▸ **TASK DIRECTIONS**: Print, word for word, the stretch of items from the line containing "cultivator [568, 1211]" through the line containing "center [689, 1291].", with both of those lines included.

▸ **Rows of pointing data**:
:::
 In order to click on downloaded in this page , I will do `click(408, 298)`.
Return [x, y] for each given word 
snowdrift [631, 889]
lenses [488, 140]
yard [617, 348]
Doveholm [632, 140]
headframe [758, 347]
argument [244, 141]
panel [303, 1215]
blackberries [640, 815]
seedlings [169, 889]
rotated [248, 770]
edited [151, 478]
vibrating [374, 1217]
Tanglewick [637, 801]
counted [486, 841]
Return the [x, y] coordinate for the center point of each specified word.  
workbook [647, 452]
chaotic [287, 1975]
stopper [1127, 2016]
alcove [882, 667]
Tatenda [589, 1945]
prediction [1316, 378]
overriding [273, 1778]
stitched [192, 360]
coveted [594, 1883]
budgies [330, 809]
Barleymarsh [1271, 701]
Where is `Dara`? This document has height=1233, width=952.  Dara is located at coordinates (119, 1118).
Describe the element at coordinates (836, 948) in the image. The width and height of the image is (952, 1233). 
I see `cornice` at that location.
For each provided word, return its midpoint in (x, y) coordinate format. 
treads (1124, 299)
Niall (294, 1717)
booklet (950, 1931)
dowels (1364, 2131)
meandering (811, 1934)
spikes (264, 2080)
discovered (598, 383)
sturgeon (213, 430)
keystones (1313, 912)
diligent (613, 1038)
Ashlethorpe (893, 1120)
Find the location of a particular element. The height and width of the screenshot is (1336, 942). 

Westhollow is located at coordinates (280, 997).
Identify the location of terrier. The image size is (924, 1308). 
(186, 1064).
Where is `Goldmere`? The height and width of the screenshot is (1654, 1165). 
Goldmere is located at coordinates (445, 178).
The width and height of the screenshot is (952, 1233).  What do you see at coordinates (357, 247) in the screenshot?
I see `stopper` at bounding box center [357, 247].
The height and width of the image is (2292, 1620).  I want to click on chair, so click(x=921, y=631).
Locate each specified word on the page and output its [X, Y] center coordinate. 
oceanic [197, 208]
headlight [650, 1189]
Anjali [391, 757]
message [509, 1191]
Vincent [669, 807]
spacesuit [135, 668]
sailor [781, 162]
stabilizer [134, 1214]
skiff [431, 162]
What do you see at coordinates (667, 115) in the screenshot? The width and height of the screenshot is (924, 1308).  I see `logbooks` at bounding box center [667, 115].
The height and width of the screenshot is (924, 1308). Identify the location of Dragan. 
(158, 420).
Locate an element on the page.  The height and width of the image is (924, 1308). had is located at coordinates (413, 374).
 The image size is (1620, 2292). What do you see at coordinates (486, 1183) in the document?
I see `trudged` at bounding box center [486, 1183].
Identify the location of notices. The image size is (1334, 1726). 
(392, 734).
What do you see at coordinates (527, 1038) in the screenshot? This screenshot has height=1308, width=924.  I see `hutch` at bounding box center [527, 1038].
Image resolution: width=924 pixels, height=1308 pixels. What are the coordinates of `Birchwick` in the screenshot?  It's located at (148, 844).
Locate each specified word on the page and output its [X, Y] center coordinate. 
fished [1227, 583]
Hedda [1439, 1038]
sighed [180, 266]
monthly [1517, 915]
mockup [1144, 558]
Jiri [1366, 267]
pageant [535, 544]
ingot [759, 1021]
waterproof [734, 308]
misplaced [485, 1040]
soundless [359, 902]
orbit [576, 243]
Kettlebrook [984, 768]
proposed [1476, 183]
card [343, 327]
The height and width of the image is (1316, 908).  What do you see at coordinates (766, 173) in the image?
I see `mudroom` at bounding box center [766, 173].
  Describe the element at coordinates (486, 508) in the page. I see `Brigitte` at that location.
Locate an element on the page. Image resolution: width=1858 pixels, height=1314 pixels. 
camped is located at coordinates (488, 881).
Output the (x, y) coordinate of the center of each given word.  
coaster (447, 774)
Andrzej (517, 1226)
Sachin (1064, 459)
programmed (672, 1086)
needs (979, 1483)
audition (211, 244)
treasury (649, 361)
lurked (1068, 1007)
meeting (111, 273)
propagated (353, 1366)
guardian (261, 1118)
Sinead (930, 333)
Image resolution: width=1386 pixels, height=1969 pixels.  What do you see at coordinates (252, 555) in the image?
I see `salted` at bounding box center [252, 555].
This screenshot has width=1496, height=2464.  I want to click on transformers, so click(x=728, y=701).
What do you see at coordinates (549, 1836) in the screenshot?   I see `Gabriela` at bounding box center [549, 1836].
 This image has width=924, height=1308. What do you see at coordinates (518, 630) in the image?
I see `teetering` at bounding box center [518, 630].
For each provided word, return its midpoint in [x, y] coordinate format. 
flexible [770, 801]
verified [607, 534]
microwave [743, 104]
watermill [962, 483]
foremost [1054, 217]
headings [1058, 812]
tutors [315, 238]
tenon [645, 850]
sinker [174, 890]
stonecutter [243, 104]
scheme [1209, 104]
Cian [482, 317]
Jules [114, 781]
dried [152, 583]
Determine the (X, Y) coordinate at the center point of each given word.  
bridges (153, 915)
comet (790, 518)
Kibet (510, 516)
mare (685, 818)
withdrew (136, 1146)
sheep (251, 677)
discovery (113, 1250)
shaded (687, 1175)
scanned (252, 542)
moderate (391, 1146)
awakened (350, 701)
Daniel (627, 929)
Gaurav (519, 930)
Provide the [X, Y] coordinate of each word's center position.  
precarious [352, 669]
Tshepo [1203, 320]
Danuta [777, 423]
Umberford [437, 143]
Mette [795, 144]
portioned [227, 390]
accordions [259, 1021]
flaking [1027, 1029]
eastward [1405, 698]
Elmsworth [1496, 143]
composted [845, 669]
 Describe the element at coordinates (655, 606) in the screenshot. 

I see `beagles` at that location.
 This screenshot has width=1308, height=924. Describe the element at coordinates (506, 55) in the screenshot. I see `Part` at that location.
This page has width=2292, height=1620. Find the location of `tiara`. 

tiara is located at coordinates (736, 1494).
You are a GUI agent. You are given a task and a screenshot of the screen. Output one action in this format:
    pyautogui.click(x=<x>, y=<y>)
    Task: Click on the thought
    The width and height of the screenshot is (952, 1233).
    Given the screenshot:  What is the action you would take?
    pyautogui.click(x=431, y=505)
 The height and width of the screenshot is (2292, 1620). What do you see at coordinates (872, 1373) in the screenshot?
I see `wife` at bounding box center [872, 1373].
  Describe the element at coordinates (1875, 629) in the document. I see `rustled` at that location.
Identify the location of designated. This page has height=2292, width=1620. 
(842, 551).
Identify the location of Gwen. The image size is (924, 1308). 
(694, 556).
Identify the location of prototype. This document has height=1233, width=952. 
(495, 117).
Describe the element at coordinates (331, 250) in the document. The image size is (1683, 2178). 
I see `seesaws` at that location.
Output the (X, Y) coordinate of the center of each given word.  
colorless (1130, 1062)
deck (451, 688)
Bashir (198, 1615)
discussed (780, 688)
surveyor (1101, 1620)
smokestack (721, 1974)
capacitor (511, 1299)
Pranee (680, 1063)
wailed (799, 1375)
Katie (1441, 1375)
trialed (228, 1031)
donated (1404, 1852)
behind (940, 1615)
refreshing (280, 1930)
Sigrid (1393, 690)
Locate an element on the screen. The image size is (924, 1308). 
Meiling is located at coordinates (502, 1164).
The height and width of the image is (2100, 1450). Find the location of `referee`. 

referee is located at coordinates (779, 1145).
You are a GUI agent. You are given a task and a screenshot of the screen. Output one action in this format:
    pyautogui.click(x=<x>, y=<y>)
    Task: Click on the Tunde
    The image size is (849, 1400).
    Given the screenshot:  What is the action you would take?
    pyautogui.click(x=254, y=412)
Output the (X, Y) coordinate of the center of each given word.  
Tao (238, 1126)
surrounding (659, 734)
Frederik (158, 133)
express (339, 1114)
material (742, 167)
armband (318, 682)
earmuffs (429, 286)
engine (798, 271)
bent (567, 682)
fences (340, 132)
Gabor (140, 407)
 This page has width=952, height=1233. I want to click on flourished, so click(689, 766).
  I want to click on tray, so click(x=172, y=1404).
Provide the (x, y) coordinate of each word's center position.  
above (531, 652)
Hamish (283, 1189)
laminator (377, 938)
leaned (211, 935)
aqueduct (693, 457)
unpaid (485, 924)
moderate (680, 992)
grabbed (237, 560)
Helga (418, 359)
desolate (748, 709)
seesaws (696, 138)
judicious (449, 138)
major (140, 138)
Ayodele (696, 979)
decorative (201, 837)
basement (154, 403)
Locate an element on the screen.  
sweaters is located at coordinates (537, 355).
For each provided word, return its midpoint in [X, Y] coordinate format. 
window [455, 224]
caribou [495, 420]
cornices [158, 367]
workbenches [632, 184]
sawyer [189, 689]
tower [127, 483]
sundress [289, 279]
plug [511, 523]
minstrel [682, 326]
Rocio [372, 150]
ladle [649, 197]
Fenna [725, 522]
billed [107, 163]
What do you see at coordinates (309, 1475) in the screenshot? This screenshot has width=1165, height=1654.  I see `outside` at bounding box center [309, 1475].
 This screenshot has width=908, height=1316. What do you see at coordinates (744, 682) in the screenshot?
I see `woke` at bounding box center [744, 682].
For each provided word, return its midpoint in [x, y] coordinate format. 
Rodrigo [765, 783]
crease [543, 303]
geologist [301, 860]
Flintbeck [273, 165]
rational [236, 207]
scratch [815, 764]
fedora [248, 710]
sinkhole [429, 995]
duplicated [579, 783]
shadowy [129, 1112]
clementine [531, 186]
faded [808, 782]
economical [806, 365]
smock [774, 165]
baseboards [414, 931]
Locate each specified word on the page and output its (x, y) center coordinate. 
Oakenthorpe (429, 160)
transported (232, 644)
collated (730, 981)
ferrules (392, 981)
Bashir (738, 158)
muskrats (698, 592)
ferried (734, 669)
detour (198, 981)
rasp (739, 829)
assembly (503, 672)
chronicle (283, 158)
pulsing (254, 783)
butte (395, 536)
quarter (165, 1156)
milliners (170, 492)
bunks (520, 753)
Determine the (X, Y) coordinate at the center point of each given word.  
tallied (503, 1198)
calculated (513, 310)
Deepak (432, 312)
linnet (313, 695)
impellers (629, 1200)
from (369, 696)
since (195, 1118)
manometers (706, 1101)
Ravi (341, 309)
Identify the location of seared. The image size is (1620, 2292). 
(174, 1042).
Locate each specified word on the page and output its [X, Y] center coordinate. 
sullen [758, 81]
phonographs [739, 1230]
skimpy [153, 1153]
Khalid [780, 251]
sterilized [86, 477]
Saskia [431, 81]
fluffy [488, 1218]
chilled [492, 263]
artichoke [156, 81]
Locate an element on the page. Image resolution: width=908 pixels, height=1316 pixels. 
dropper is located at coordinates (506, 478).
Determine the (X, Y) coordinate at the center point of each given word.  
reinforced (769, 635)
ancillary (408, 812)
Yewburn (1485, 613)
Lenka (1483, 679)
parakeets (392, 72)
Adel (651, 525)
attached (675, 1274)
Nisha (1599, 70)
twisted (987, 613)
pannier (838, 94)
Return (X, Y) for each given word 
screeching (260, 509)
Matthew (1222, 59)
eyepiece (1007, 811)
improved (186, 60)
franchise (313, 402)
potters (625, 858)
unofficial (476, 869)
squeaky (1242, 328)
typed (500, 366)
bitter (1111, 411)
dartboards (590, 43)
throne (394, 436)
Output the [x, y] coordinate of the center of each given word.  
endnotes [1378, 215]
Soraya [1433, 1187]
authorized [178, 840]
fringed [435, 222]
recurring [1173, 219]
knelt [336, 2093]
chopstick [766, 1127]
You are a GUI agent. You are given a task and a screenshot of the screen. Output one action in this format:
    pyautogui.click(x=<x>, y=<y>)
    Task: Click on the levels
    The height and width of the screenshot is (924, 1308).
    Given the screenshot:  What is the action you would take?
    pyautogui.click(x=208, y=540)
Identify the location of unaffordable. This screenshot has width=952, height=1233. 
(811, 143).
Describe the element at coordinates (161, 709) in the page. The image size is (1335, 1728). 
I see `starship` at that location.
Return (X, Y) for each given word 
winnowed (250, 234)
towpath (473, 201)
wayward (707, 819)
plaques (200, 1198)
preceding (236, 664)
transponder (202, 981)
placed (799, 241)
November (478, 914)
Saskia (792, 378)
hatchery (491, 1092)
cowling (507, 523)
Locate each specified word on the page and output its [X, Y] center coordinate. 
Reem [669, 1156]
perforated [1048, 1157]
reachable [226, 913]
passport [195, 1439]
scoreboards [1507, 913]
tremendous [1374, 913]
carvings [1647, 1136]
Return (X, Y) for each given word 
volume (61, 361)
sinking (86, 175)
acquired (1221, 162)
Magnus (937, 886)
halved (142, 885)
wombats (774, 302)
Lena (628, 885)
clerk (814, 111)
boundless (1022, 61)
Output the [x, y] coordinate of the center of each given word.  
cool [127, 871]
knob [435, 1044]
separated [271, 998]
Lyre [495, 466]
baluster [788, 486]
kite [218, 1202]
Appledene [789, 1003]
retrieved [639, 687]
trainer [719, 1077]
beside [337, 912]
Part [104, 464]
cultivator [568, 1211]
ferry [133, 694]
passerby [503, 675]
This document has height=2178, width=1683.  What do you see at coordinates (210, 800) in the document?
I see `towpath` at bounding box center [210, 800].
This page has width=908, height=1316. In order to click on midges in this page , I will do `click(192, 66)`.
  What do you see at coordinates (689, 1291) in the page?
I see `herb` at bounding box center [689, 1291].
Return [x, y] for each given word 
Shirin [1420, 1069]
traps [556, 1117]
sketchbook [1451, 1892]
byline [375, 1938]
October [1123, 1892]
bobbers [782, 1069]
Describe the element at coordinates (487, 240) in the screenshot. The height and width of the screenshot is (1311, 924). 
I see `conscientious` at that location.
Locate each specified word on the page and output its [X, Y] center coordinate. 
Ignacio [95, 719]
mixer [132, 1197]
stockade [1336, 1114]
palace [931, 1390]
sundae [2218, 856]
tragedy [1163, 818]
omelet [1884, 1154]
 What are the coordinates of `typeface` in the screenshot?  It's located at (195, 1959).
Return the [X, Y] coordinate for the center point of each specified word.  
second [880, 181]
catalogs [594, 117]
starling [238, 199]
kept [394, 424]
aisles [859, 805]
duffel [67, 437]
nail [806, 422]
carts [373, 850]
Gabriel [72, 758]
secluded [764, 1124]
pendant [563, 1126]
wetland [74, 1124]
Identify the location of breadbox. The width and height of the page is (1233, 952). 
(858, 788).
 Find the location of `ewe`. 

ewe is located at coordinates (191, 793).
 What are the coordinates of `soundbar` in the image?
:::
▸ **THE RESPONSE**:
cultivator [568, 1211]
ferry [133, 694]
passerby [503, 675]
This document has height=2178, width=1683.  What do you see at coordinates (210, 800) in the document?
I see `towpath` at bounding box center [210, 800].
This page has width=908, height=1316. In order to click on midges in this page , I will do `click(192, 66)`.
  What do you see at coordinates (689, 1291) in the page?
I see `herb` at bounding box center [689, 1291].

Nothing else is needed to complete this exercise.